Your instructions ▸
Return every line of the entries below that contains the word "black". Case counts.

Records supplied ▸
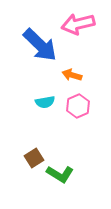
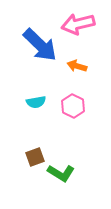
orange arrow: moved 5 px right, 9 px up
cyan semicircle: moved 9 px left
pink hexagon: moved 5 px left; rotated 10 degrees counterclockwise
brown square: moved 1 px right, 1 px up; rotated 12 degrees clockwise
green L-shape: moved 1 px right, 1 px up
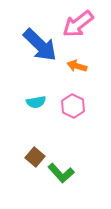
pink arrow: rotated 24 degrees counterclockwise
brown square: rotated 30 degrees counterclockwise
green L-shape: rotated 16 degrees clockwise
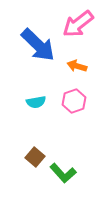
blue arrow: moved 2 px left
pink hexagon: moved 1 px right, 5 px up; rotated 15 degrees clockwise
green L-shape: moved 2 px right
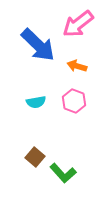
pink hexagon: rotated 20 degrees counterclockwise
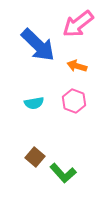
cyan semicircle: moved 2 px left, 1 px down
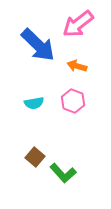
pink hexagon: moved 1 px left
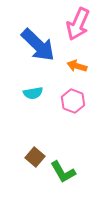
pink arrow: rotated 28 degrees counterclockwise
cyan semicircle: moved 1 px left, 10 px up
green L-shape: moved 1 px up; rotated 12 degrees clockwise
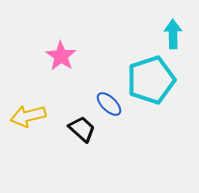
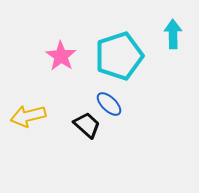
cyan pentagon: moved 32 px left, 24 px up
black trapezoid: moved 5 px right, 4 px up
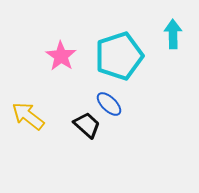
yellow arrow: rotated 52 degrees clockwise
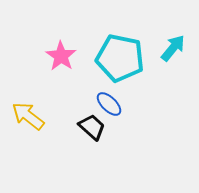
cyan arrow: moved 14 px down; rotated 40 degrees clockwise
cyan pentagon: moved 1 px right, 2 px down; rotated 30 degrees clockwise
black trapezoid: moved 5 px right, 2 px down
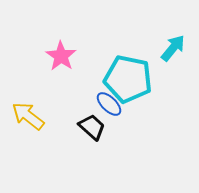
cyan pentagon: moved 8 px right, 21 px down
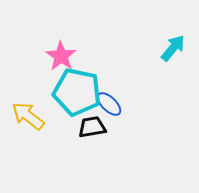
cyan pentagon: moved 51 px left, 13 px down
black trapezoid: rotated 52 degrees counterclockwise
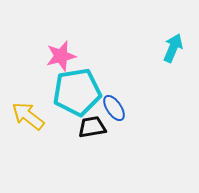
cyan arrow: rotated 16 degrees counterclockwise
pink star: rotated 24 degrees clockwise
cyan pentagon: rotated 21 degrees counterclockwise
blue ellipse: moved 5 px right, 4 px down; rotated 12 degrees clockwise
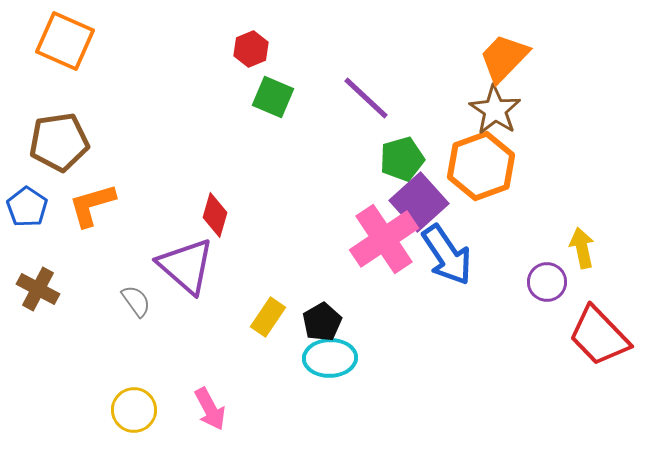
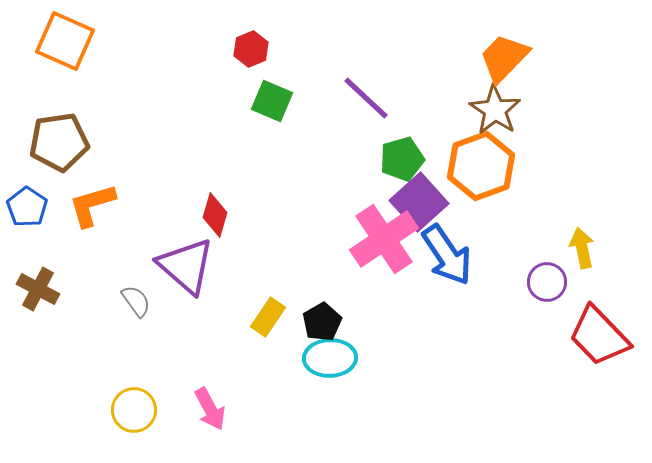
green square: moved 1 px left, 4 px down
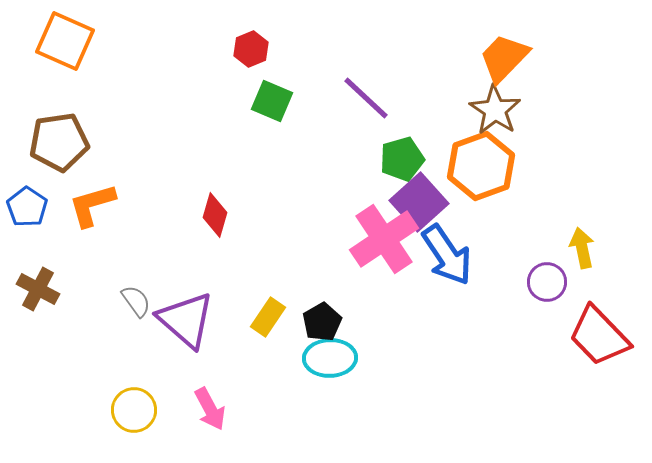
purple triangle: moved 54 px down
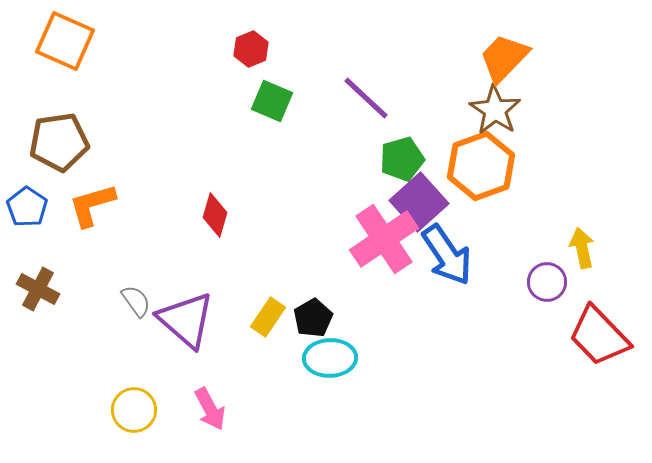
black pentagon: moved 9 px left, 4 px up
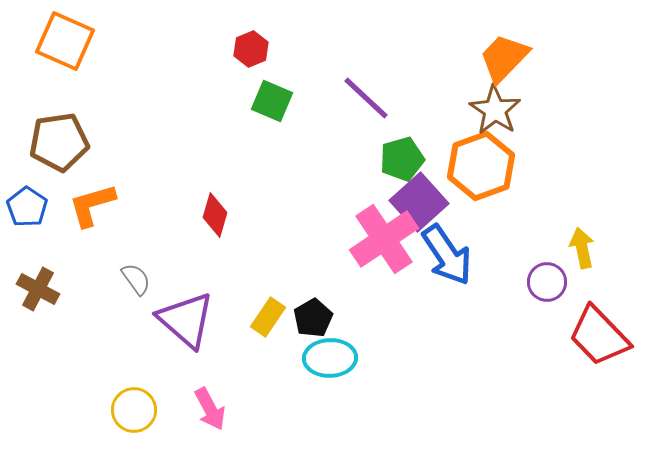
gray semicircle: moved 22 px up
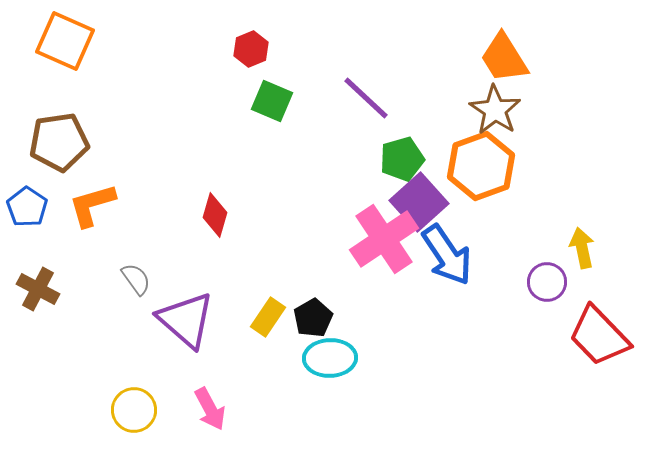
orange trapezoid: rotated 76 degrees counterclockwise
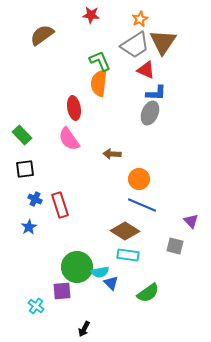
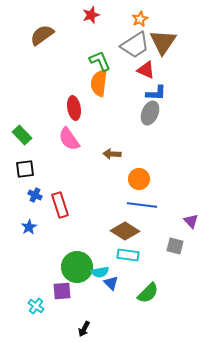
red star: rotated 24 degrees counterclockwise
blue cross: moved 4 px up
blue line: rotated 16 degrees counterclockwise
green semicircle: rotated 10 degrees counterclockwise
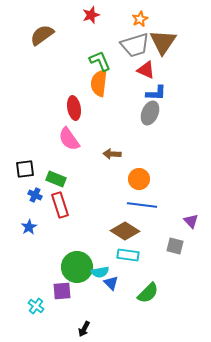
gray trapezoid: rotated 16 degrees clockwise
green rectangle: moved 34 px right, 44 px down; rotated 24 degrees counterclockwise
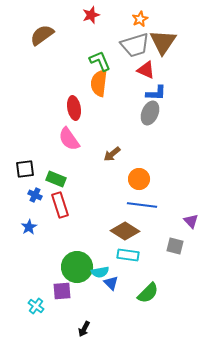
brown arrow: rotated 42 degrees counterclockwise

Exercise response ▸
black trapezoid: moved 5 px right, 4 px up
black trapezoid: moved 5 px right, 2 px down
black trapezoid: rotated 52 degrees counterclockwise
black pentagon: moved 9 px left, 4 px up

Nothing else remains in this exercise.